(Supplied data begins)

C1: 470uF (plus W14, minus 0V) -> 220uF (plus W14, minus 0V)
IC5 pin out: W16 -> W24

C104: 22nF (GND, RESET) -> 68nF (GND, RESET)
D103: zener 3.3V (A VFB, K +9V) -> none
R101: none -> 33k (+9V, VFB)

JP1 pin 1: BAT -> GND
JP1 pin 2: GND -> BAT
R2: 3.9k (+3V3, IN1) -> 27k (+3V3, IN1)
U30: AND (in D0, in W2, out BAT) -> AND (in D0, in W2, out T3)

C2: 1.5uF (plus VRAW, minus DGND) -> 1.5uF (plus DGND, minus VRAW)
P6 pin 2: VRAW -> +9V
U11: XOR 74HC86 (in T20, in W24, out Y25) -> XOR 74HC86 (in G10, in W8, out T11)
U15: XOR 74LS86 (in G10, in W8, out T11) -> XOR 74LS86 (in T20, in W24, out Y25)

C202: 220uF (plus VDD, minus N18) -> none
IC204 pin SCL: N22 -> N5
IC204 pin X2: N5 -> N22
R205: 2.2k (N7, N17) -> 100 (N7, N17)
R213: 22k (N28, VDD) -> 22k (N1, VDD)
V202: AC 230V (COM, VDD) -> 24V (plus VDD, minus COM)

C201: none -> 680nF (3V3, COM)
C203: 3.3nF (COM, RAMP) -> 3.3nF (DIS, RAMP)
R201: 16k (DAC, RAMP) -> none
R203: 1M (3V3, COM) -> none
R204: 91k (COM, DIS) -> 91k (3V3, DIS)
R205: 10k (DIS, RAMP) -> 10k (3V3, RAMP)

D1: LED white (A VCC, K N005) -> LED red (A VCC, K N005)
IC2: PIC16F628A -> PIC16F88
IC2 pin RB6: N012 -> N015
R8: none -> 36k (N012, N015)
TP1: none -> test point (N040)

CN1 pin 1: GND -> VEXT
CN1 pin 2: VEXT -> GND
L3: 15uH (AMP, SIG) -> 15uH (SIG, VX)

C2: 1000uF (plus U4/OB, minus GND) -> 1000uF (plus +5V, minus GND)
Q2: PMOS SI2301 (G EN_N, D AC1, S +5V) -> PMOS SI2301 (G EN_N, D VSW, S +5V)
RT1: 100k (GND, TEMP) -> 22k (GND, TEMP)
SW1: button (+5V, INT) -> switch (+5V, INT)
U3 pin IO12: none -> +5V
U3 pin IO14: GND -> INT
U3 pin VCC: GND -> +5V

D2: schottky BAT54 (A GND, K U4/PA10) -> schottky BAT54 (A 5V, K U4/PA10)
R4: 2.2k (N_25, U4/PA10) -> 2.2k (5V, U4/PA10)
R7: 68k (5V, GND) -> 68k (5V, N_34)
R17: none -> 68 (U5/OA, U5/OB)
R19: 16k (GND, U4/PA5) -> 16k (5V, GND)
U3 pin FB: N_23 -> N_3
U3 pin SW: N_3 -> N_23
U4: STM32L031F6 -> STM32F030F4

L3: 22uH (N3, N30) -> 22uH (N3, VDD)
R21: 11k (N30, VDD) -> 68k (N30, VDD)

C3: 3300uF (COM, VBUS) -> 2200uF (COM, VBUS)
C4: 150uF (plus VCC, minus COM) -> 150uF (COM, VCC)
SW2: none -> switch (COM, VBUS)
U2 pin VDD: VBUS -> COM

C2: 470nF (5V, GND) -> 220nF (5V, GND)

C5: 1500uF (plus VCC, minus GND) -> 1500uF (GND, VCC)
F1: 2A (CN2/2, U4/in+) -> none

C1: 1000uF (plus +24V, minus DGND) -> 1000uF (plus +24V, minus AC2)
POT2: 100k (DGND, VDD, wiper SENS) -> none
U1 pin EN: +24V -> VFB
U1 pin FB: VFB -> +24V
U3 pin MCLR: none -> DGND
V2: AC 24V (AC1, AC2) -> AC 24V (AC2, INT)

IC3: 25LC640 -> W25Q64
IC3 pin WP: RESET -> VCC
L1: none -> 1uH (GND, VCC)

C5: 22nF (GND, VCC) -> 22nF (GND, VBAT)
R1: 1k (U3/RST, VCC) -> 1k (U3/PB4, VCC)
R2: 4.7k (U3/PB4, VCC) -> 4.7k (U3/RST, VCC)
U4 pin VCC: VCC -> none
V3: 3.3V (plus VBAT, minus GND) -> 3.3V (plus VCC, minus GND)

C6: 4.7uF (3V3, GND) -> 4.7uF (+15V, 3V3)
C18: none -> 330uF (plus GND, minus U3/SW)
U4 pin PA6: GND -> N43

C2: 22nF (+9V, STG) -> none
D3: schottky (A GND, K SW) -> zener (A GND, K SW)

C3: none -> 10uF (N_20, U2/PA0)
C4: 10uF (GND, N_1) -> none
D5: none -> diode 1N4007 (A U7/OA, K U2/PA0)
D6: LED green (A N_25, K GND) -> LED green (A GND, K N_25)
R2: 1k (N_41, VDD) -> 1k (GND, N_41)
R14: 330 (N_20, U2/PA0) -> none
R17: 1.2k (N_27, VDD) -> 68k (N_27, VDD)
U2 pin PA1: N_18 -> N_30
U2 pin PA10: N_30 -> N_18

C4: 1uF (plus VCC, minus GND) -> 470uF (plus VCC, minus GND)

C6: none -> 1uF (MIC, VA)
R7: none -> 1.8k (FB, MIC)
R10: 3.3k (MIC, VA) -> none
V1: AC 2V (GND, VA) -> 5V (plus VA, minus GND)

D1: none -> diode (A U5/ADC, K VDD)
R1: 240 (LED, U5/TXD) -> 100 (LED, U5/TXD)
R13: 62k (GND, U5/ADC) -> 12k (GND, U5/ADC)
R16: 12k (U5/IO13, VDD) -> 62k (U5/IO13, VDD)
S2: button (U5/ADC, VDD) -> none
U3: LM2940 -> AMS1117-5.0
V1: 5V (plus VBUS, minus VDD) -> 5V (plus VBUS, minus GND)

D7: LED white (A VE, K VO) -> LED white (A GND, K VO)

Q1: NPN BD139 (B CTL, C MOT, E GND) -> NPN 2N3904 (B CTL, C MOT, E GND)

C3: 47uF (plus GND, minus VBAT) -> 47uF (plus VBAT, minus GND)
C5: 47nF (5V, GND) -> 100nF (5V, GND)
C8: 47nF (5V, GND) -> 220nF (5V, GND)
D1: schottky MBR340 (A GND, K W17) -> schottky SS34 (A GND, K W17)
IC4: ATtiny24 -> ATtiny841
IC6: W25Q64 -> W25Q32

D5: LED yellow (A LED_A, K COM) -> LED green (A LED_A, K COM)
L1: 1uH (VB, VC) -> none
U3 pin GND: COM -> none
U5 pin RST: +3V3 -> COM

(Supplied data ends)

● **What to do**
Please find how many lines in the records hold "schottky", then give that number with nothing else.

● **Exercise solution**
3